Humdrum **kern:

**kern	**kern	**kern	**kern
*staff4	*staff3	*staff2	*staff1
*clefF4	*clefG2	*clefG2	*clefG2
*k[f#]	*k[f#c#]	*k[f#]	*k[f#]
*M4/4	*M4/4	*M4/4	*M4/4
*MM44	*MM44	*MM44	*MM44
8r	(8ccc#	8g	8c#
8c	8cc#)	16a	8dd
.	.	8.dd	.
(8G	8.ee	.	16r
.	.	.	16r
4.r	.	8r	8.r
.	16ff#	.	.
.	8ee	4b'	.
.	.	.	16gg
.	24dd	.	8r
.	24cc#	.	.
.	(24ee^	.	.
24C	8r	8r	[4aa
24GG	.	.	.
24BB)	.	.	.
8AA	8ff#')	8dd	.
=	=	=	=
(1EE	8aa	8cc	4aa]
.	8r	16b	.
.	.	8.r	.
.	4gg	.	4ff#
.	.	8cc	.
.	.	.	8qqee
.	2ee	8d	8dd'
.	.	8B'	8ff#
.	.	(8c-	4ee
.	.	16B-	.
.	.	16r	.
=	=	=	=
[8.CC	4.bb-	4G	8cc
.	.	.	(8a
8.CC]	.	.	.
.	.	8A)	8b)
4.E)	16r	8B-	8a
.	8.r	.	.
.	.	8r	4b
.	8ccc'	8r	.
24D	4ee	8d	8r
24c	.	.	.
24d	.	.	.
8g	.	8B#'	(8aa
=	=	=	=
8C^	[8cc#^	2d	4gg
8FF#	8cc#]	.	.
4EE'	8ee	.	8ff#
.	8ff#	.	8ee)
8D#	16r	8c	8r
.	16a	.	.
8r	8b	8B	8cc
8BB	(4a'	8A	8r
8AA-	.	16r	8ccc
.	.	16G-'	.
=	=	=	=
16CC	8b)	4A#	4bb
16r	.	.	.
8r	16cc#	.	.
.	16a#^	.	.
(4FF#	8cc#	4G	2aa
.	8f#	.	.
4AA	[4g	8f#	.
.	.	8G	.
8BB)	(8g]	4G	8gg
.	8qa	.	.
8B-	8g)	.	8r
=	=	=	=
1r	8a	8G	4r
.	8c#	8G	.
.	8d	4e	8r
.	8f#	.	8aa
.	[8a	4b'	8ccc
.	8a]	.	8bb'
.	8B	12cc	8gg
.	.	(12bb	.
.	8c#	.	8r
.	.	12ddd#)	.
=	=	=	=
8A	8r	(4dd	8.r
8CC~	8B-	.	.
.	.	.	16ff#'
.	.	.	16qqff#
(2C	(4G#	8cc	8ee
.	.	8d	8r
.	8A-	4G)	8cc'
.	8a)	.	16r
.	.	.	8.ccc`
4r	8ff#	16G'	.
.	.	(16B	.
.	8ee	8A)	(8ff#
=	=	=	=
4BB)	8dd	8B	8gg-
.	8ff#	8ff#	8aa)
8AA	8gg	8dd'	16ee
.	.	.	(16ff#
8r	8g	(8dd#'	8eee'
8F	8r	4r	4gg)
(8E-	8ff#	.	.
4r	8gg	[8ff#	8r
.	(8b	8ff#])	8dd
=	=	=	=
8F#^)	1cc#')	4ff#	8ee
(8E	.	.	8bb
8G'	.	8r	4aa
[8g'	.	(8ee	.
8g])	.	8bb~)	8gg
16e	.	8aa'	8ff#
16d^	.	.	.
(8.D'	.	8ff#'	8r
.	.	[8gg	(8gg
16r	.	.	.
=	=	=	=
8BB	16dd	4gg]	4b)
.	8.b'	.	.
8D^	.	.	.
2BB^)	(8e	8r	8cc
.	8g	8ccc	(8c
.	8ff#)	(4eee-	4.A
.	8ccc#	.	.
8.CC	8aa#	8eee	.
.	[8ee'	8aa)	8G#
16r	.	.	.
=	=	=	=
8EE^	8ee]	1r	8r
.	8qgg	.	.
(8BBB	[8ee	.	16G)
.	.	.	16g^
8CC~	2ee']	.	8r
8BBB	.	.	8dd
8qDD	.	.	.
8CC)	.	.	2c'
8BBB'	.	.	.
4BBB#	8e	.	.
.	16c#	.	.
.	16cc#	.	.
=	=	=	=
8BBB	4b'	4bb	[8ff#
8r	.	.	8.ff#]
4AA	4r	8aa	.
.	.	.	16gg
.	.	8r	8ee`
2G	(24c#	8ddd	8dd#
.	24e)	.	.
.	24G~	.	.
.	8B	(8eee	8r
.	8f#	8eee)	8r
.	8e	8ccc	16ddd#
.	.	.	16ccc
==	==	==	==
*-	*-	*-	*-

+ + + +

• Work required
Set out every line of the material above as a numbered list, leaving out any blank lines.

• Written response
1. Humdrum **kern:
2. **kern	**kern	**kern	**kern
3. *staff4	*staff3	*staff2	*staff1
4. *clefF4	*clefG2	*clefG2	*clefG2
5. *k[f#]	*k[f#c#]	*k[f#]	*k[f#]
6. *M4/4	*M4/4	*M4/4	*M4/4
7. *MM44	*MM44	*MM44	*MM44
8. 8r	(8ccc#	8g	8c#
9. 8c	8cc#)	16a	8dd
10. .	.	8.dd	.
11. (8G	8.ee	.	16r
12. .	.	.	16r
13. 4.r	.	8r	8.r
14. .	16ff#	.	.
15. .	8ee	4b'	.
16. .	.	.	16gg
17. .	24dd	.	8r
18. .	24cc#	.	.
19. .	(24ee^	.	.
20. 24C	8r	8r	[4aa
21. 24GG	.	.	.
22. 24BB)	.	.	.
23. 8AA	8ff#')	8dd	.
24. =	=	=	=
25. (1EE	8aa	8cc	4aa]
26. .	8r	16b	.
27. .	.	8.r	.
28. .	4gg	.	4ff#
29. .	.	8cc	.
30. .	.	.	8qqee
31. .	2ee	8d	8dd'
32. .	.	8B'	8ff#
33. .	.	(8c-	4ee
34. .	.	16B-	.
35. .	.	16r	.
36. =	=	=	=
37. [8.CC	4.bb-	4G	8cc
38. .	.	.	(8a
39. 8.CC]	.	.	.
40. .	.	8A)	8b)
41. 4.E)	16r	8B-	8a
42. .	8.r	.	.
43. .	.	8r	4b
44. .	8ccc'	8r	.
45. 24D	4ee	8d	8r
46. 24c	.	.	.
47. 24d	.	.	.
48. 8g	.	8B#'	(8aa
49. =	=	=	=
50. 8C^	[8cc#^	2d	4gg
51. 8FF#	8cc#]	.	.
52. 4EE'	8ee	.	8ff#
53. .	8ff#	.	8ee)
54. 8D#	16r	8c	8r
55. .	16a	.	.
56. 8r	8b	8B	8cc
57. 8BB	(4a'	8A	8r
58. 8AA-	.	16r	8ccc
59. .	.	16G-'	.
60. =	=	=	=
61. 16CC	8b)	4A#	4bb
62. 16r	.	.	.
63. 8r	16cc#	.	.
64. .	16a#^	.	.
65. (4FF#	8cc#	4G	2aa
66. .	8f#	.	.
67. 4AA	[4g	8f#	.
68. .	.	8G	.
69. 8BB)	(8g]	4G	8gg
70. .	8qa	.	.
71. 8B-	8g)	.	8r
72. =	=	=	=
73. 1r	8a	8G	4r
74. .	8c#	8G	.
75. .	8d	4e	8r
76. .	8f#	.	8aa
77. .	[8a	4b'	8ccc
78. .	8a]	.	8bb'
79. .	8B	12cc	8gg
80. .	.	(12bb	.
81. .	8c#	.	8r
82. .	.	12ddd#)	.
83. =	=	=	=
84. 8A	8r	(4dd	8.r
85. 8CC~	8B-	.	.
86. .	.	.	16ff#'
87. .	.	.	16qqff#
88. (2C	(4G#	8cc	8ee
89. .	.	8d	8r
90. .	8A-	4G)	8cc'
91. .	8a)	.	16r
92. .	.	.	8.ccc`
93. 4r	8ff#	16G'	.
94. .	.	(16B	.
95. .	8ee	8A)	(8ff#
96. =	=	=	=
97. 4BB)	8dd	8B	8gg-
98. .	8ff#	8ff#	8aa)
99. 8AA	8gg	8dd'	16ee
100. .	.	.	(16ff#
101. 8r	8g	(8dd#'	8eee'
102. 8F	8r	4r	4gg)
103. (8E-	8ff#	.	.
104. 4r	8gg	[8ff#	8r
105. .	(8b	8ff#])	8dd
106. =	=	=	=
107. 8F#^)	1cc#')	4ff#	8ee
108. (8E	.	.	8bb
109. 8G'	.	8r	4aa
110. [8g'	.	(8ee	.
111. 8g])	.	8bb~)	8gg
112. 16e	.	8aa'	8ff#
113. 16d^	.	.	.
114. (8.D'	.	8ff#'	8r
115. .	.	[8gg	(8gg
116. 16r	.	.	.
117. =	=	=	=
118. 8BB	16dd	4gg]	4b)
119. .	8.b'	.	.
120. 8D^	.	.	.
121. 2BB^)	(8e	8r	8cc
122. .	8g	8ccc	(8c
123. .	8ff#)	(4eee-	4.A
124. .	8ccc#	.	.
125. 8.CC	8aa#	8eee	.
126. .	[8ee'	8aa)	8G#
127. 16r	.	.	.
128. =	=	=	=
129. 8EE^	8ee]	1r	8r
130. .	8qgg	.	.
131. (8BBB	[8ee	.	16G)
132. .	.	.	16g^
133. 8CC~	2ee']	.	8r
134. 8BBB	.	.	8dd
135. 8qDD	.	.	.
136. 8CC)	.	.	2c'
137. 8BBB'	.	.	.
138. 4BBB#	8e	.	.
139. .	16c#	.	.
140. .	16cc#	.	.
141. =	=	=	=
142. 8BBB	4b'	4bb	[8ff#
143. 8r	.	.	8.ff#]
144. 4AA	4r	8aa	.
145. .	.	.	16gg
146. .	.	8r	8ee`
147. 2G	(24c#	8ddd	8dd#
148. .	24e)	.	.
149. .	24G~	.	.
150. .	8B	(8eee	8r
151. .	8f#	8eee)	8r
152. .	8e	8ccc	16ddd#
153. .	.	.	16ccc
154. ==	==	==	==
155. *-	*-	*-	*-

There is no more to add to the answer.